>>>>

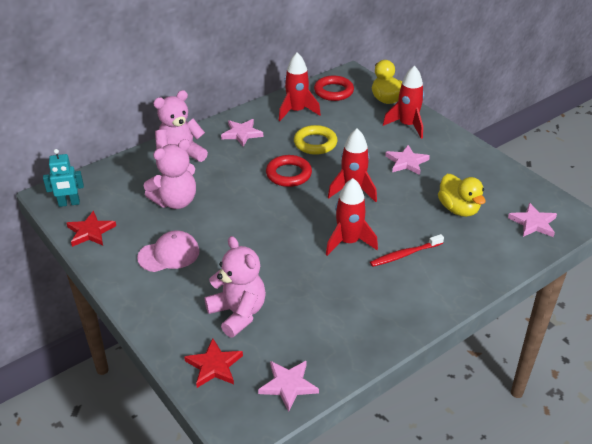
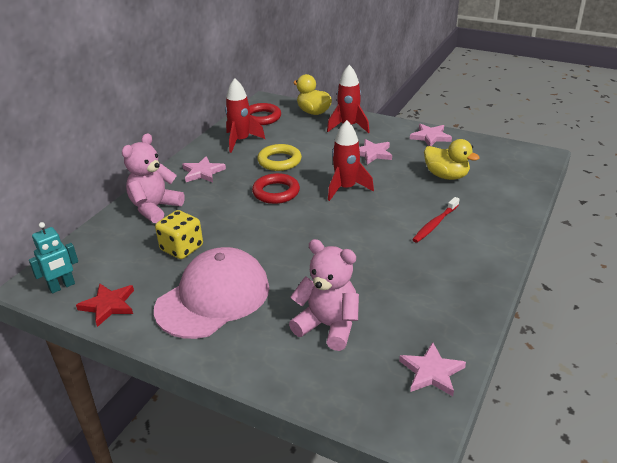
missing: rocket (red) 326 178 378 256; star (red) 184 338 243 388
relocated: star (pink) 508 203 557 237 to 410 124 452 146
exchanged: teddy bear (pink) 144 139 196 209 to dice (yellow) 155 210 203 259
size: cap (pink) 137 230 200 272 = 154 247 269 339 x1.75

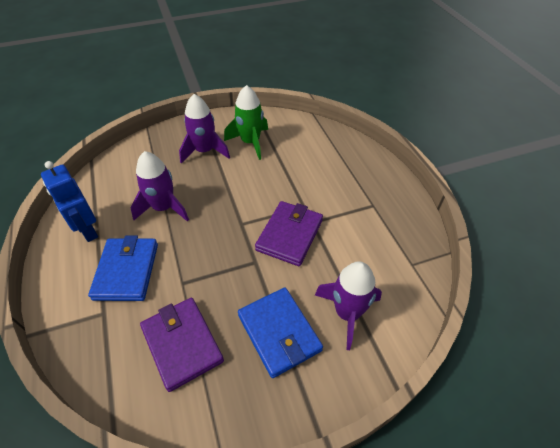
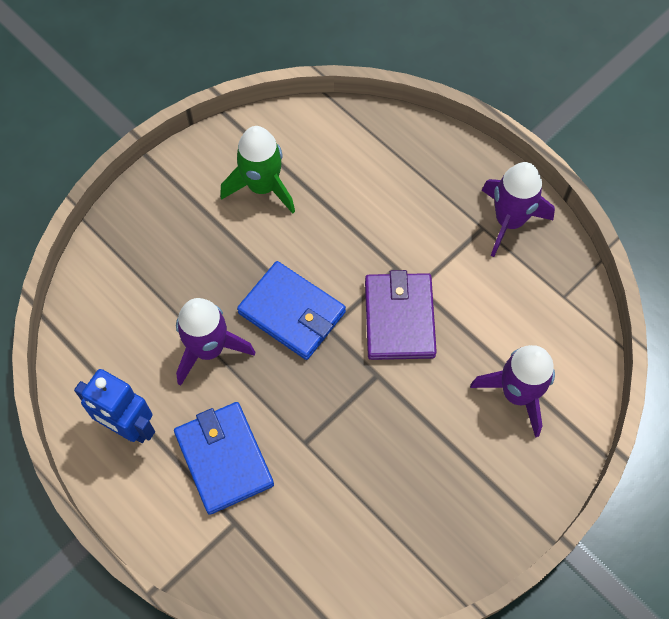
missing: wallet (purple) 140 298 224 392
relocated: rocket (purple) 179 94 230 164 to 482 162 555 257; wallet (blue) 238 287 323 378 to 237 261 346 360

<<<<

- **Your assignment**
Repeat only the lines from the line with "relocated: star (pink)" to the end of the entries, including both the first and the last line, and drop every picture.

- **Answer to this exercise**
relocated: star (pink) 508 203 557 237 to 410 124 452 146
exchanged: teddy bear (pink) 144 139 196 209 to dice (yellow) 155 210 203 259
size: cap (pink) 137 230 200 272 = 154 247 269 339 x1.75

missing: wallet (purple) 140 298 224 392
relocated: rocket (purple) 179 94 230 164 to 482 162 555 257; wallet (blue) 238 287 323 378 to 237 261 346 360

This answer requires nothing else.